## What the task asks
Drop the pictures and repeat the remaining data exactly.

## Dataset extract
════════════════════

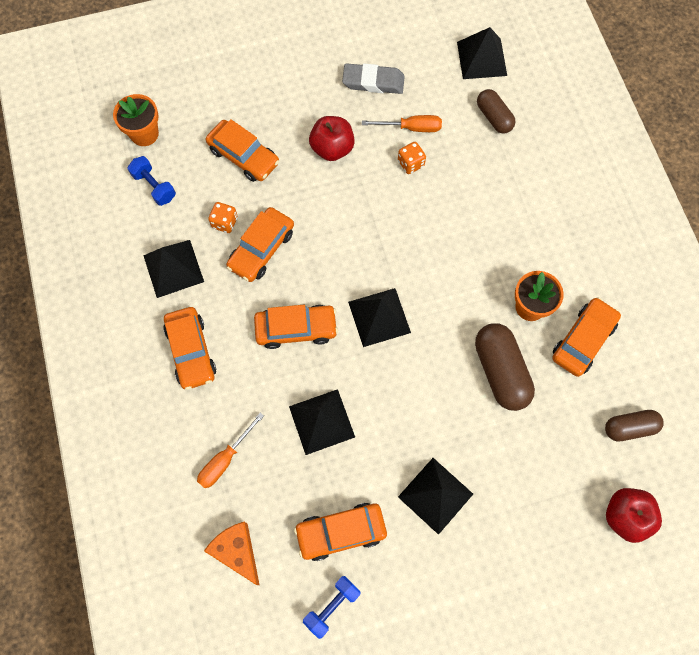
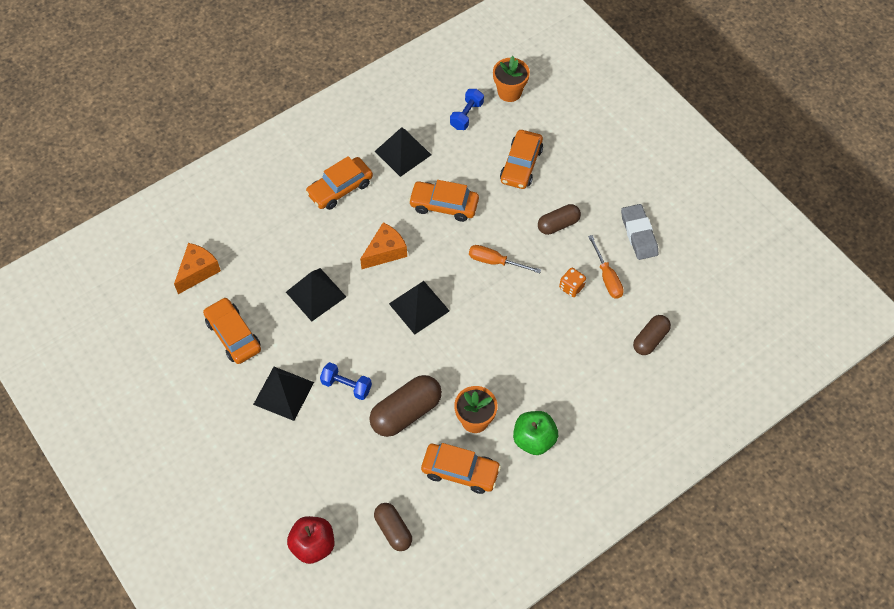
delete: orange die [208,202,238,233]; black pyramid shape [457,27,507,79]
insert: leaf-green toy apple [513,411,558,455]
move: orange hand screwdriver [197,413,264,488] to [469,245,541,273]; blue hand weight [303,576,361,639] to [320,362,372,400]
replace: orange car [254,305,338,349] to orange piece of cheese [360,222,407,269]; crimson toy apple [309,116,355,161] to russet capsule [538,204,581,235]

════════════════════

## Answer to this problem
delete: orange die [208,202,238,233]; black pyramid shape [457,27,507,79]
insert: leaf-green toy apple [513,411,558,455]
move: orange hand screwdriver [197,413,264,488] to [469,245,541,273]; blue hand weight [303,576,361,639] to [320,362,372,400]
replace: orange car [254,305,338,349] to orange piece of cheese [360,222,407,269]; crimson toy apple [309,116,355,161] to russet capsule [538,204,581,235]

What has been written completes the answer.